Copy the records word for word, starting at the beginning and stopping after the line that contains "Is white textured radiator at right taller". Leave out the pictures.

-- STUDY MATERIAL follows --

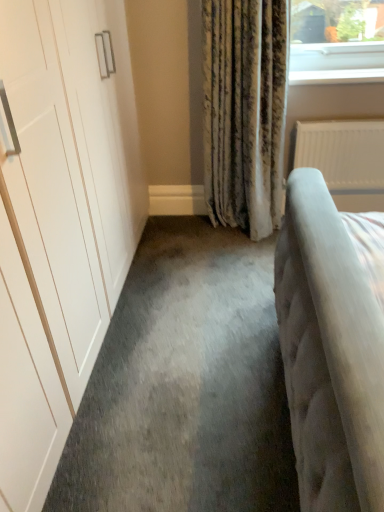
Measure the distance between white glossy window sill at upper right and camera.

white glossy window sill at upper right is 2.30 meters away from camera.

What do you see at coordinates (336, 76) in the screenshot? I see `white glossy window sill at upper right` at bounding box center [336, 76].

Find the location of a particular element. The height and width of the screenshot is (512, 384). white glossy window sill at upper right is located at coordinates (336, 76).

In order to face white glossy window sill at upper right, should I rotate leftwards or rightwards?

A 19.120 degree turn to the right will do.

What is the approximate width of white textured radiator at right?

4.25 inches.

Locate an element on the screen. This screenshot has width=384, height=512. white textured radiator at right is located at coordinates (345, 160).

Describe the element at coordinates (345, 160) in the screenshot. This screenshot has height=512, width=384. I see `white textured radiator at right` at that location.

Identify the location of white glossy window sill at upper right. (336, 76).

Which is more to the right, white textured radiator at right or white glossy window sill at upper right?

From the viewer's perspective, white textured radiator at right appears more on the right side.

Does white textured radiator at right come in front of white glossy window sill at upper right?

No, it is not.

Which is further, (x=350, y=195) or (x=323, y=72)?

The point (x=350, y=195) is farther from the camera.

From the image's perspective, is white textured radiator at right beneath white glossy window sill at upper right?

Yes, from the image's perspective, white textured radiator at right is beneath white glossy window sill at upper right.

In the scene shown: From a real-world perspective, is white textured radiator at right beneath white glossy window sill at upper right?

Yes, from a real-world perspective, white textured radiator at right is below white glossy window sill at upper right.

From the picture: Can you confirm if white textured radiator at right is wider than white glossy window sill at upper right?

No.

Is white textured radiator at right taller than white glossy window sill at upper right?

Indeed, white textured radiator at right has a greater height compared to white glossy window sill at upper right.

Looking at the image, does white textured radiator at right seem bigger or smaller compared to white glossy window sill at upper right?

Considering their sizes, white textured radiator at right takes up more space than white glossy window sill at upper right.

Do you think white textured radiator at right is within white glossy window sill at upper right, or outside of it?

white textured radiator at right exists outside the volume of white glossy window sill at upper right.

Is white textured radiator at right next to white glossy window sill at upper right?

No, white textured radiator at right is not in contact with white glossy window sill at upper right.

Could you tell me if white textured radiator at right is facing white glossy window sill at upper right?

No.

Can you tell me how much white textured radiator at right and white glossy window sill at upper right differ in facing direction?

The facing directions of white textured radiator at right and white glossy window sill at upper right are 0.895 degrees apart.

How much distance is there between white textured radiator at right and white glossy window sill at upper right?

15.38 inches.

Locate an element on the screen. The height and width of the screenshot is (512, 384). window sill that is above the white textured radiator at right (from the image's perspective) is located at coordinates (336, 76).

From the picture: Considering the positions of objects white glossy window sill at upper right and white textured radiator at right in the image provided, who is more to the left, white glossy window sill at upper right or white textured radiator at right?

white glossy window sill at upper right.

In the image, is white glossy window sill at upper right positioned in front of or behind white textured radiator at right?

white glossy window sill at upper right is positioned closer to the viewer than white textured radiator at right.

Is point (373, 74) positioned after point (310, 125)?

No, it is in front of (310, 125).

From the image's perspective, is white glossy window sill at upper right below white textured radiator at right?

No, from the image's perspective, white glossy window sill at upper right is not below white textured radiator at right.

From a real-world perspective, does white glossy window sill at upper right sit lower than white textured radiator at right?

No, from a real-world perspective, white glossy window sill at upper right is not beneath white textured radiator at right.

In terms of width, does white glossy window sill at upper right look wider or thinner when compared to white textured radiator at right?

-- STUDY MATERIAL concluded --

*REPLY TO THE TASK*:
Measure the distance between white glossy window sill at upper right and camera.

white glossy window sill at upper right is 2.30 meters away from camera.

What do you see at coordinates (336, 76) in the screenshot? I see `white glossy window sill at upper right` at bounding box center [336, 76].

Find the location of a particular element. The height and width of the screenshot is (512, 384). white glossy window sill at upper right is located at coordinates (336, 76).

In order to face white glossy window sill at upper right, should I rotate leftwards or rightwards?

A 19.120 degree turn to the right will do.

What is the approximate width of white textured radiator at right?

4.25 inches.

Locate an element on the screen. This screenshot has width=384, height=512. white textured radiator at right is located at coordinates (345, 160).

Describe the element at coordinates (345, 160) in the screenshot. This screenshot has height=512, width=384. I see `white textured radiator at right` at that location.

Identify the location of white glossy window sill at upper right. (336, 76).

Which is more to the right, white textured radiator at right or white glossy window sill at upper right?

From the viewer's perspective, white textured radiator at right appears more on the right side.

Does white textured radiator at right come in front of white glossy window sill at upper right?

No, it is not.

Which is further, (x=350, y=195) or (x=323, y=72)?

The point (x=350, y=195) is farther from the camera.

From the image's perspective, is white textured radiator at right beneath white glossy window sill at upper right?

Yes, from the image's perspective, white textured radiator at right is beneath white glossy window sill at upper right.

In the scene shown: From a real-world perspective, is white textured radiator at right beneath white glossy window sill at upper right?

Yes, from a real-world perspective, white textured radiator at right is below white glossy window sill at upper right.

From the picture: Can you confirm if white textured radiator at right is wider than white glossy window sill at upper right?

No.

Is white textured radiator at right taller than white glossy window sill at upper right?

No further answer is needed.